WHAT IS BEING ASKED |
Turn every line of the records below into a numbered list, one line per number, and drop the blank lines.

AVAILABLE DATA |
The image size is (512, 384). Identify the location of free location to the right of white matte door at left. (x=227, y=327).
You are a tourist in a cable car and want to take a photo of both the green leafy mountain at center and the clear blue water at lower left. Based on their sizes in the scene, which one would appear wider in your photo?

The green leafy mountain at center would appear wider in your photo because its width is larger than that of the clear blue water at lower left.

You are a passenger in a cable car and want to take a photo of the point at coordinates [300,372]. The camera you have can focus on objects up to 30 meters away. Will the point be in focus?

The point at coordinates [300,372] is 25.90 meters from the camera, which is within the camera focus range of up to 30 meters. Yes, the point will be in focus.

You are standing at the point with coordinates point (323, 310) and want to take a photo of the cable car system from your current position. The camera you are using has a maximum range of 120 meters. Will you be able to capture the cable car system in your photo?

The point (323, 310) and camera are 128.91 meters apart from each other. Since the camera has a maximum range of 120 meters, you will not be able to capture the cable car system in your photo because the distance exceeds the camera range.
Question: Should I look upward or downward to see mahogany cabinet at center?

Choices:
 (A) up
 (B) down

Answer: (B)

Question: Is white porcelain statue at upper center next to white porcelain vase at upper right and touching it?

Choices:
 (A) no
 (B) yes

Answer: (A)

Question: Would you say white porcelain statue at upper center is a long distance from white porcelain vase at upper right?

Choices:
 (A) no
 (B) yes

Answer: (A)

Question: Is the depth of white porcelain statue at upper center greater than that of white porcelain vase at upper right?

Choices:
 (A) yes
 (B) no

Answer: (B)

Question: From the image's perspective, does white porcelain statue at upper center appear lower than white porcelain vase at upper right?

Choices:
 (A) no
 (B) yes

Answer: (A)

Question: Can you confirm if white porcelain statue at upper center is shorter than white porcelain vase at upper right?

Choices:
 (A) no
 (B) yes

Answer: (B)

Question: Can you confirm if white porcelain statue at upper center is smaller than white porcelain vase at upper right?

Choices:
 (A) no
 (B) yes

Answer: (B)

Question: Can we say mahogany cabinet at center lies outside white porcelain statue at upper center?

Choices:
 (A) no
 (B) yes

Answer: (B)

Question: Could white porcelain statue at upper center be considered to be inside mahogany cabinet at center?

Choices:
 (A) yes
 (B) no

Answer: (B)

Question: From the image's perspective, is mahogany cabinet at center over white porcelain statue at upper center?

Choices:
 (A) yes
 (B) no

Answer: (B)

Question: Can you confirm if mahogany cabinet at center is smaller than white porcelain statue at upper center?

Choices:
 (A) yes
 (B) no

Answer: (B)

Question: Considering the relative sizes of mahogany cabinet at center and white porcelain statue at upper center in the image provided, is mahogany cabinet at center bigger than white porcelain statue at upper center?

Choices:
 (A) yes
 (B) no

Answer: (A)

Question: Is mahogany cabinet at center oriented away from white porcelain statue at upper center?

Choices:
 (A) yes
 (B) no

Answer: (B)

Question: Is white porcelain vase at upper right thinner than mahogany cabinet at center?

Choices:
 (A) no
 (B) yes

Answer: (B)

COMPLETED TASK |
1. The image size is (512, 384). Identify the location of free location to the right of white matte door at left. (x=227, y=327).
2. You are a tourist in a cable car and want to take a photo of both the green leafy mountain at center and the clear blue water at lower left. Based on their sizes in the scene, which one would appear wider in your photo?
3. The green leafy mountain at center would appear wider in your photo because its width is larger than that of the clear blue water at lower left.
4. You are a passenger in a cable car and want to take a photo of the point at coordinates [300,372]. The camera you have can focus on objects up to 30 meters away. Will the point be in focus?
5. The point at coordinates [300,372] is 25.90 meters from the camera, which is within the camera focus range of up to 30 meters. Yes, the point will be in focus.
6. You are standing at the point with coordinates point (323, 310) and want to take a photo of the cable car system from your current position. The camera you are using has a maximum range of 120 meters. Will you be able to capture the cable car system in your photo?
7. The point (323, 310) and camera are 128.91 meters apart from each other. Since the camera has a maximum range of 120 meters, you will not be able to capture the cable car system in your photo because the distance exceeds the camera range.
8. Question: Should I look upward or downward to see mahogany cabinet at center?
9. Choices:
10.  (A) up
11.  (B) down
12. Answer: (B)
13. Question: Is white porcelain statue at upper center next to white porcelain vase at upper right and touching it?
14. Choices:
15.  (A) no
16.  (B) yes
17. Answer: (A)
18. Question: Would you say white porcelain statue at upper center is a long distance from white porcelain vase at upper right?
19. Choices:
20.  (A) no
21.  (B) yes
22. Answer: (A)
23. Question: Is the depth of white porcelain statue at upper center greater than that of white porcelain vase at upper right?
24. Choices:
25.  (A) yes
26.  (B) no
27. Answer: (B)
28. Question: From the image's perspective, does white porcelain statue at upper center appear lower than white porcelain vase at upper right?
29. Choices:
30.  (A) no
31.  (B) yes
32. Answer: (A)
33. Question: Can you confirm if white porcelain statue at upper center is shorter than white porcelain vase at upper right?
34. Choices:
35.  (A) no
36.  (B) yes
37. Answer: (B)
38. Question: Can you confirm if white porcelain statue at upper center is smaller than white porcelain vase at upper right?
39. Choices:
40.  (A) no
41.  (B) yes
42. Answer: (B)
43. Question: Can we say mahogany cabinet at center lies outside white porcelain statue at upper center?
44. Choices:
45.  (A) no
46.  (B) yes
47. Answer: (B)
48. Question: Could white porcelain statue at upper center be considered to be inside mahogany cabinet at center?
49. Choices:
50.  (A) yes
51.  (B) no
52. Answer: (B)
53. Question: From the image's perspective, is mahogany cabinet at center over white porcelain statue at upper center?
54. Choices:
55.  (A) yes
56.  (B) no
57. Answer: (B)
58. Question: Can you confirm if mahogany cabinet at center is smaller than white porcelain statue at upper center?
59. Choices:
60.  (A) yes
61.  (B) no
62. Answer: (B)
63. Question: Considering the relative sizes of mahogany cabinet at center and white porcelain statue at upper center in the image provided, is mahogany cabinet at center bigger than white porcelain statue at upper center?
64. Choices:
65.  (A) yes
66.  (B) no
67. Answer: (A)
68. Question: Is mahogany cabinet at center oriented away from white porcelain statue at upper center?
69. Choices:
70.  (A) yes
71.  (B) no
72. Answer: (B)
73. Question: Is white porcelain vase at upper right thinner than mahogany cabinet at center?
74. Choices:
75.  (A) no
76.  (B) yes
77. Answer: (B)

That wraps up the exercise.